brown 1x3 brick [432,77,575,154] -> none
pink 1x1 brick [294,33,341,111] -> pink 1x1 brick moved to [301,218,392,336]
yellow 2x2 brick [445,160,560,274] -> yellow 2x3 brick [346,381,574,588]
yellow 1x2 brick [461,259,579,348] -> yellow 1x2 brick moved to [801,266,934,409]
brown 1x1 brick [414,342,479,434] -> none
.....
__Exercise goal__.
Write the line containing "pink 1x1 brick [294,33,341,111]" and all the lines after it out again, word for word, through the end of the material, and nothing besides.

__Solution to this task__.
pink 1x1 brick [294,33,341,111] -> pink 1x1 brick moved to [301,218,392,336]
yellow 2x2 brick [445,160,560,274] -> yellow 2x3 brick [346,381,574,588]
yellow 1x2 brick [461,259,579,348] -> yellow 1x2 brick moved to [801,266,934,409]
brown 1x1 brick [414,342,479,434] -> none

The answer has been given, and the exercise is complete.